[Provided entries — start]

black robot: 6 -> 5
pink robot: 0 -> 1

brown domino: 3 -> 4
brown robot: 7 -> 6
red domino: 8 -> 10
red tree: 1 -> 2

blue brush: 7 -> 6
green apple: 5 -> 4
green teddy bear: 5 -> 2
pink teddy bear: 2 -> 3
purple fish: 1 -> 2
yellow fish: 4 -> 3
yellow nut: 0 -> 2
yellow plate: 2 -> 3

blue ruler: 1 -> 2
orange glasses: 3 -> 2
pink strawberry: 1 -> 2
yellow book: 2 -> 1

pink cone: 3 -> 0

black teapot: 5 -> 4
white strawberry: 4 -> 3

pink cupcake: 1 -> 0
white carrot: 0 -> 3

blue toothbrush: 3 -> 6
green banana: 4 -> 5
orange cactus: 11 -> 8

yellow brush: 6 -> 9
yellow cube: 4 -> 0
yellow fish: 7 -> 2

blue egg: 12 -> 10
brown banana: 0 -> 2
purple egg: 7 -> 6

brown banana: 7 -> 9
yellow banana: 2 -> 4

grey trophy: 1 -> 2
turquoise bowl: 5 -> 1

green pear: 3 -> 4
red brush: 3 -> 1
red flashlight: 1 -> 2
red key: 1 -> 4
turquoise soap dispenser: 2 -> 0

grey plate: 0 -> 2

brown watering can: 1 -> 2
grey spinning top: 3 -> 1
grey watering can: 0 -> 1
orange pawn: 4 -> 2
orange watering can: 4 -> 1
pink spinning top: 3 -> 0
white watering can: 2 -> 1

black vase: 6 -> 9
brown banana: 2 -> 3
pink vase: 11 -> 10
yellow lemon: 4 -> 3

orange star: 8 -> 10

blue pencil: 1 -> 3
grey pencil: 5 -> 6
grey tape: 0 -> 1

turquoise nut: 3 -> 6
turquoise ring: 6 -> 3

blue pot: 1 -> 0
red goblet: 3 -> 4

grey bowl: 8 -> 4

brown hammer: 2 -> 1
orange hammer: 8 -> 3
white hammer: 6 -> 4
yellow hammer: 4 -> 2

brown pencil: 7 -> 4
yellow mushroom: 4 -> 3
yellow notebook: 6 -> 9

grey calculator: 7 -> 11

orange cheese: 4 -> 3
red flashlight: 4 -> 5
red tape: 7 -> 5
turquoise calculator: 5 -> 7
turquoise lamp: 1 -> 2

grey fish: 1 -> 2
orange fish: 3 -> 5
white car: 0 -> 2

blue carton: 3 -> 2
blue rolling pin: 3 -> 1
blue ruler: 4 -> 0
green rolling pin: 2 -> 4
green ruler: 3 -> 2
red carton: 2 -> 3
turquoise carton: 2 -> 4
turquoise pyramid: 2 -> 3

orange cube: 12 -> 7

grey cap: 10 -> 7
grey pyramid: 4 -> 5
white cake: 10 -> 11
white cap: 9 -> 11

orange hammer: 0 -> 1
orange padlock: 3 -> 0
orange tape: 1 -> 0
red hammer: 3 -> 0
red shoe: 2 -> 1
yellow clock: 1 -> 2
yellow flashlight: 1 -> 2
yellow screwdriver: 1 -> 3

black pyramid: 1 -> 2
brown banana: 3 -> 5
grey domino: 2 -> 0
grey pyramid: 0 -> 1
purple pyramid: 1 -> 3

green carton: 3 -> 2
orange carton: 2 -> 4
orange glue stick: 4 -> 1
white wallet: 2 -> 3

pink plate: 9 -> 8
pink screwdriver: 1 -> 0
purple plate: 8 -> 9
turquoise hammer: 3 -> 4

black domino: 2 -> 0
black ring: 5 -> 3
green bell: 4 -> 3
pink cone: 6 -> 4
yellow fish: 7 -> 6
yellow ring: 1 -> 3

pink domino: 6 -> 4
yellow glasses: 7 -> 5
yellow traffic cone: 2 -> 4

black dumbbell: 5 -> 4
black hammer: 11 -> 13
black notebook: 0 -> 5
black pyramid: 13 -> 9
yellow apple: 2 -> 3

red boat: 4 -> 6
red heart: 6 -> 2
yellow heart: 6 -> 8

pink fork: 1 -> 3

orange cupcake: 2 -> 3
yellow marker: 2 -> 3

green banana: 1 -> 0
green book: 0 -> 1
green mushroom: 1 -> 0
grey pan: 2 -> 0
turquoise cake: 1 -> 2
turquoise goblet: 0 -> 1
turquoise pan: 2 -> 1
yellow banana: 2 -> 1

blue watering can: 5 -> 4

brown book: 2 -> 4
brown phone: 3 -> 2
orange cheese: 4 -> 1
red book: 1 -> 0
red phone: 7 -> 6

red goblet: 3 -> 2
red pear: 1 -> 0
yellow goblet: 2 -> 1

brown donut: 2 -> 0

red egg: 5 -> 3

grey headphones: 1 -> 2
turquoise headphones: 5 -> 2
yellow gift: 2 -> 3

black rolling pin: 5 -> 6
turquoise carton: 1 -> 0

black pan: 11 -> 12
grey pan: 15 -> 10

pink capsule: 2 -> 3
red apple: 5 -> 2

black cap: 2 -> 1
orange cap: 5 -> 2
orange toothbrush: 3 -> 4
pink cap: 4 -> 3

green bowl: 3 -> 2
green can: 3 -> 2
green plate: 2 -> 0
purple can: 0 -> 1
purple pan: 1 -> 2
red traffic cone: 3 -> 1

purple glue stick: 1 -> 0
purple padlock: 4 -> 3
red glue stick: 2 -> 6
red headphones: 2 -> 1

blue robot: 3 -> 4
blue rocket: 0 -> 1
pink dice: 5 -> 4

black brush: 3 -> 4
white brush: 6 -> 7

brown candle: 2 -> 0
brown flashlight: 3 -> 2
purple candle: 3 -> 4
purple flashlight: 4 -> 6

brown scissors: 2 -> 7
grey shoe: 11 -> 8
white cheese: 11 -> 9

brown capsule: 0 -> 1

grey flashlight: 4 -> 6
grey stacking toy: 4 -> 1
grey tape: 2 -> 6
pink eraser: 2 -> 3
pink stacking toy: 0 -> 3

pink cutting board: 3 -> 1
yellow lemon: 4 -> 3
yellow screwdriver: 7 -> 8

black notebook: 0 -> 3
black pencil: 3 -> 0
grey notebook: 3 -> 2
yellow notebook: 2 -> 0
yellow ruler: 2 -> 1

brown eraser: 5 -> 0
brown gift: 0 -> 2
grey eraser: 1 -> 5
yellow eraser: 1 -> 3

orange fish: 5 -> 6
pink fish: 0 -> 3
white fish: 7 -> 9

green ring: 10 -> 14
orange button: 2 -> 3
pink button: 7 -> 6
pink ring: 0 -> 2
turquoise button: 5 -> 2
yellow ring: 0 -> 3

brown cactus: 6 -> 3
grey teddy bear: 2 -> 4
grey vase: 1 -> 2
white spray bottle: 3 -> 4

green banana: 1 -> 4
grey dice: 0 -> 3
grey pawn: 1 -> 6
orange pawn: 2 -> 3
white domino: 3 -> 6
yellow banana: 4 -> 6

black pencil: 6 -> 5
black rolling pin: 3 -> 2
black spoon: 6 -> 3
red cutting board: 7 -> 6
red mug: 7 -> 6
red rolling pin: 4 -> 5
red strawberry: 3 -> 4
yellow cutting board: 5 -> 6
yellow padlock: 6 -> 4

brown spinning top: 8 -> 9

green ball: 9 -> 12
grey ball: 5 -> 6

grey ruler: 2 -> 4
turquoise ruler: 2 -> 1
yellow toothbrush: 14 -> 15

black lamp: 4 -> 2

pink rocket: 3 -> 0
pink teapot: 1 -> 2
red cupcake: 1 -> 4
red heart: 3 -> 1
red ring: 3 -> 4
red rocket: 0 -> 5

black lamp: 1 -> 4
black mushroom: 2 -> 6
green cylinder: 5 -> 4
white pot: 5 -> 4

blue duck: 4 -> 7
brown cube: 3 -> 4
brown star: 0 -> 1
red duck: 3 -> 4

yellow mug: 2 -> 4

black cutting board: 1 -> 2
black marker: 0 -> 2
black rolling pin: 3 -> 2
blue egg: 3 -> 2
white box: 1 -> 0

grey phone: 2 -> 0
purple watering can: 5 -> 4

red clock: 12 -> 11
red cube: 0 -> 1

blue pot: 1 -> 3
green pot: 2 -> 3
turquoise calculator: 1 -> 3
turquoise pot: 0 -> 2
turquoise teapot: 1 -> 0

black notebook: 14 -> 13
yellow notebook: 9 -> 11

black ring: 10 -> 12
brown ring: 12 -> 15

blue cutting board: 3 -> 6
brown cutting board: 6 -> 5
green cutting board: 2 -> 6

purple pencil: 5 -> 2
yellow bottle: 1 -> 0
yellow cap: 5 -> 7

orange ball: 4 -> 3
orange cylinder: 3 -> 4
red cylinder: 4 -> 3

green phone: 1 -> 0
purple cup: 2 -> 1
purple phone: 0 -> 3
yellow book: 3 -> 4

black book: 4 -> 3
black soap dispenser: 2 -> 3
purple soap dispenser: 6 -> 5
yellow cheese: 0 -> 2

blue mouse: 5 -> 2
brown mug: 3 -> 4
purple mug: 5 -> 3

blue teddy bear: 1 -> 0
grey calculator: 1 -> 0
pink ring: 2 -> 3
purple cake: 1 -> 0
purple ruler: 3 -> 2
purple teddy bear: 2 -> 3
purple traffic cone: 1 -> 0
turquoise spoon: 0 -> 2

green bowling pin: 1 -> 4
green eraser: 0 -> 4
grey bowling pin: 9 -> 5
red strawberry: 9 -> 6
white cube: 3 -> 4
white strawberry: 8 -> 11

[Provided entries — finish]

◆ Task instructions: Give the lines again, exactly as they stand, from the beginning of the data through the line with "yellow cube: 4 -> 0".

◆ Finished exercise:
black robot: 6 -> 5
pink robot: 0 -> 1

brown domino: 3 -> 4
brown robot: 7 -> 6
red domino: 8 -> 10
red tree: 1 -> 2

blue brush: 7 -> 6
green apple: 5 -> 4
green teddy bear: 5 -> 2
pink teddy bear: 2 -> 3
purple fish: 1 -> 2
yellow fish: 4 -> 3
yellow nut: 0 -> 2
yellow plate: 2 -> 3

blue ruler: 1 -> 2
orange glasses: 3 -> 2
pink strawberry: 1 -> 2
yellow book: 2 -> 1

pink cone: 3 -> 0

black teapot: 5 -> 4
white strawberry: 4 -> 3

pink cupcake: 1 -> 0
white carrot: 0 -> 3

blue toothbrush: 3 -> 6
green banana: 4 -> 5
orange cactus: 11 -> 8

yellow brush: 6 -> 9
yellow cube: 4 -> 0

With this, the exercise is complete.